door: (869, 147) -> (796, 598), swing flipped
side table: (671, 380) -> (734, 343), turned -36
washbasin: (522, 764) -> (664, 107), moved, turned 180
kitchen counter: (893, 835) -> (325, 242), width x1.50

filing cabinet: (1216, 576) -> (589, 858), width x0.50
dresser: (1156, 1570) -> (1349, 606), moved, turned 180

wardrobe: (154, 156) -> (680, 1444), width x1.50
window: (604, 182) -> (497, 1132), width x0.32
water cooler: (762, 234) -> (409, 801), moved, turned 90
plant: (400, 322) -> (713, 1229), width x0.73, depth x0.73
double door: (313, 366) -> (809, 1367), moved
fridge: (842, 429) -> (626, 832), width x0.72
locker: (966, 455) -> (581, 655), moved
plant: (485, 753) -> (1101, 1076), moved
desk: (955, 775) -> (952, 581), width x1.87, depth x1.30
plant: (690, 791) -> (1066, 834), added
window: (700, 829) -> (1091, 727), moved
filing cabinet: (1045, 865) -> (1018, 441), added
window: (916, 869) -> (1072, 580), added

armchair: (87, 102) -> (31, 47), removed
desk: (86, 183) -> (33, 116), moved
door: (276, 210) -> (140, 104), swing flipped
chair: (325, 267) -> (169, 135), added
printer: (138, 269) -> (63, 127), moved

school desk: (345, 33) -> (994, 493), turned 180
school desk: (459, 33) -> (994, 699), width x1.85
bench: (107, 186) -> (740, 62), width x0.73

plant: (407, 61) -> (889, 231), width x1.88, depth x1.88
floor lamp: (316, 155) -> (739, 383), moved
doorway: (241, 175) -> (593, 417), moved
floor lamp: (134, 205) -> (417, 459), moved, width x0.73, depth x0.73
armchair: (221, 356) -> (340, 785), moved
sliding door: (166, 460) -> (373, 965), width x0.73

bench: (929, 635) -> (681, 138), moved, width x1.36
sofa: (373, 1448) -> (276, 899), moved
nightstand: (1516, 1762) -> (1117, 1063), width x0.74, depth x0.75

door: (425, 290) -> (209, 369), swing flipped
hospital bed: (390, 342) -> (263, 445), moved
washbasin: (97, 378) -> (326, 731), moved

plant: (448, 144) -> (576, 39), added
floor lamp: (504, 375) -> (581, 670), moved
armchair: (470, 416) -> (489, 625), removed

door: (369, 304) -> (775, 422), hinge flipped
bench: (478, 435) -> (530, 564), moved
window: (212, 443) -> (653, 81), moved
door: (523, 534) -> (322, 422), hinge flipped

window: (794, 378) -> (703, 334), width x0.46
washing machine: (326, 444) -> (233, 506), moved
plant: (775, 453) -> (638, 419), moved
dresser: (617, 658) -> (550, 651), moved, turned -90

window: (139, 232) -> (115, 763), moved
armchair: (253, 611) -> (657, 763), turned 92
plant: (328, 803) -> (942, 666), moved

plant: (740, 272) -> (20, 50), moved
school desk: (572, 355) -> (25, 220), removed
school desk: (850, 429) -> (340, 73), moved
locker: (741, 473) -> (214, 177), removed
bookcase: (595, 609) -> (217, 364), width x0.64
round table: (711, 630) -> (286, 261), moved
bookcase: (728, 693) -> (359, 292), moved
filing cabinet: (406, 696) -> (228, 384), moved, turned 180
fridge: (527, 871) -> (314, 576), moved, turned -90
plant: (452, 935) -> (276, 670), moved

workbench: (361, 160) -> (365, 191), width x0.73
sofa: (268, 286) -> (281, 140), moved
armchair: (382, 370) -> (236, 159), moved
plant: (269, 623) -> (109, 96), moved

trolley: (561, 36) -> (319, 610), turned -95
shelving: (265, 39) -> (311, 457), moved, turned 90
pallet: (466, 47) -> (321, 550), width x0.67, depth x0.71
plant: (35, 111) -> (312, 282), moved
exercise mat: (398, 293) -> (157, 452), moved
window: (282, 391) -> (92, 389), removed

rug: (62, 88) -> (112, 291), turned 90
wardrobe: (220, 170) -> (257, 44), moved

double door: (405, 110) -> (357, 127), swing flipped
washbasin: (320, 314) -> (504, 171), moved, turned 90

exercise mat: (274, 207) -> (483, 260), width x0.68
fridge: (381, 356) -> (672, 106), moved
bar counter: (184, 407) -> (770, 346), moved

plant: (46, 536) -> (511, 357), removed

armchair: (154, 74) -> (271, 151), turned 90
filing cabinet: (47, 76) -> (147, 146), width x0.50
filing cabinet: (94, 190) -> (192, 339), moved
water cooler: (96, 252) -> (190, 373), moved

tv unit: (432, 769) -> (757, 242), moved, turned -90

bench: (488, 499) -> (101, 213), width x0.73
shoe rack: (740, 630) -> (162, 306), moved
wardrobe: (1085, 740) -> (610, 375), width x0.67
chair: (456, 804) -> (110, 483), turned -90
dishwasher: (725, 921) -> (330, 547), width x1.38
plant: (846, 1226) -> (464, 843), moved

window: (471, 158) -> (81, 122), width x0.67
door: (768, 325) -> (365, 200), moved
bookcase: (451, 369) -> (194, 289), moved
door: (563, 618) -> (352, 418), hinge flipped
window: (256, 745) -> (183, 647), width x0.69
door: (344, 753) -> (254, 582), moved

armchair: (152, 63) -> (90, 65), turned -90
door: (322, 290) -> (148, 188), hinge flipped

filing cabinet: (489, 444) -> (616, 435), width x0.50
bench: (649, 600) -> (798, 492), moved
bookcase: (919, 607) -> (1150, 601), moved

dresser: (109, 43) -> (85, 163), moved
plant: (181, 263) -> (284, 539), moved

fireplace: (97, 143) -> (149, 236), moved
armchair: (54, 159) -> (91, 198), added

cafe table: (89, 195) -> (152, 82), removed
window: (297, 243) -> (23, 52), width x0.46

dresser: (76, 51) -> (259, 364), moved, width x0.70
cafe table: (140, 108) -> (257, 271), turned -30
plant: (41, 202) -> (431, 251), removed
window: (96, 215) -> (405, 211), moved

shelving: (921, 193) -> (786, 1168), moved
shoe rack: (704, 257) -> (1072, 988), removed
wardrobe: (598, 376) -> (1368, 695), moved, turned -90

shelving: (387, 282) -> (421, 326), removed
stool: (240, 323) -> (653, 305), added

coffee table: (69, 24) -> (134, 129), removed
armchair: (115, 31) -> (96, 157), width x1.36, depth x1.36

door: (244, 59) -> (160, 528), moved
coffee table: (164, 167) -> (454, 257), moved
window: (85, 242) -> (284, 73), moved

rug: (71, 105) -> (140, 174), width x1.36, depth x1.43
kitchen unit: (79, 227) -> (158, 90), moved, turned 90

== TASK STATEMENT ==
What lines in the listing above hold the string "filing"? List them.

== EXERCISE ANSWER ==
filing cabinet: (1216, 576) -> (589, 858), width x0.50
filing cabinet: (1045, 865) -> (1018, 441), added
filing cabinet: (406, 696) -> (228, 384), moved, turned 180
filing cabinet: (47, 76) -> (147, 146), width x0.50
filing cabinet: (94, 190) -> (192, 339), moved
filing cabinet: (489, 444) -> (616, 435), width x0.50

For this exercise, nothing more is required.